**PROBLEM:**
Starting with the line that contains "U2 pin in+: VO2 -> OUT2", set down each line through the end of the entries below, exactly and with nothing added.

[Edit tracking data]
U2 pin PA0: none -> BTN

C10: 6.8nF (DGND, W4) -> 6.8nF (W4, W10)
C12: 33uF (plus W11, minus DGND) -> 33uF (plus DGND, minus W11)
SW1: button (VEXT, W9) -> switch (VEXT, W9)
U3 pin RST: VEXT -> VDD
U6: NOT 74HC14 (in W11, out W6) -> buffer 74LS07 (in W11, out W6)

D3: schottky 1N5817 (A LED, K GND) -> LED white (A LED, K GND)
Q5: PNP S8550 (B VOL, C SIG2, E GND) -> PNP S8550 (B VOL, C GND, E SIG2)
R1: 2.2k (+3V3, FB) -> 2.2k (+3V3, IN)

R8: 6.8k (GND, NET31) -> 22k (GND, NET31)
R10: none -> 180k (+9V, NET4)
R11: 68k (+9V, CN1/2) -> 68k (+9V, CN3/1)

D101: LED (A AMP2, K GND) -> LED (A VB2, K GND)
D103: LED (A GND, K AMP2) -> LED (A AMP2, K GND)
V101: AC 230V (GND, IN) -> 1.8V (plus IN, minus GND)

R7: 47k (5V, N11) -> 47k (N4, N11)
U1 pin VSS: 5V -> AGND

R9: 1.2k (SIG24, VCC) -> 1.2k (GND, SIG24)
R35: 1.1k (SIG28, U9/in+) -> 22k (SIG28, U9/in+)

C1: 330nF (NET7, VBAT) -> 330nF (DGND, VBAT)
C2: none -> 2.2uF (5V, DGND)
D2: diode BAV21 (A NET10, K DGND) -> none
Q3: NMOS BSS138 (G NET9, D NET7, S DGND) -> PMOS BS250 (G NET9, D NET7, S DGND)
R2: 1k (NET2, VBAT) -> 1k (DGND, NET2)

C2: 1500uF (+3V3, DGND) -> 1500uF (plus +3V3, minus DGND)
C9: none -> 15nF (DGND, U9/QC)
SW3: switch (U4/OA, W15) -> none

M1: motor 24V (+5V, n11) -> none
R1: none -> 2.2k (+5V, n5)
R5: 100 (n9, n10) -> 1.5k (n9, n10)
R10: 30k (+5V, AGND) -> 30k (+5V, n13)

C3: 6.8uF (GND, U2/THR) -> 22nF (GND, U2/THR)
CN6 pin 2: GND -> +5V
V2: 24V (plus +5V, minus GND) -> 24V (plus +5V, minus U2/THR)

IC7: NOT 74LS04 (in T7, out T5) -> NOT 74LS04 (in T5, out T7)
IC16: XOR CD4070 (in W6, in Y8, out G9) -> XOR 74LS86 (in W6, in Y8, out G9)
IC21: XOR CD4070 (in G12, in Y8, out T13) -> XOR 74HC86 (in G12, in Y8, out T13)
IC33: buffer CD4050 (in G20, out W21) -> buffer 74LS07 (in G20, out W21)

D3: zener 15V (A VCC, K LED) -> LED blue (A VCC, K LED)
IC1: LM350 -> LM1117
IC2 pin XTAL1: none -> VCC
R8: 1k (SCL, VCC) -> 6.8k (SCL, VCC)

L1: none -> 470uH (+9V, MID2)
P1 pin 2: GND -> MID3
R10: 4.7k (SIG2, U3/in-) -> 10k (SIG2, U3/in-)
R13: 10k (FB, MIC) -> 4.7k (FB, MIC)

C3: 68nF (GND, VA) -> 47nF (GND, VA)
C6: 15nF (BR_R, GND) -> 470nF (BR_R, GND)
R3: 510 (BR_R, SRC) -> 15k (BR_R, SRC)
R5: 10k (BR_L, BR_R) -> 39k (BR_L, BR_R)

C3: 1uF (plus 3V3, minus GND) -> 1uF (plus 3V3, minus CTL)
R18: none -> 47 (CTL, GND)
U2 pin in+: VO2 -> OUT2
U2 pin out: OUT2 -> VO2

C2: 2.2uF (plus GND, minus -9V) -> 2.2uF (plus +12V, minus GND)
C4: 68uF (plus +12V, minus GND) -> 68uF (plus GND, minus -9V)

**TASK RESULT:**
U2 pin in+: VO2 -> OUT2
U2 pin out: OUT2 -> VO2

C2: 2.2uF (plus GND, minus -9V) -> 2.2uF (plus +12V, minus GND)
C4: 68uF (plus +12V, minus GND) -> 68uF (plus GND, minus -9V)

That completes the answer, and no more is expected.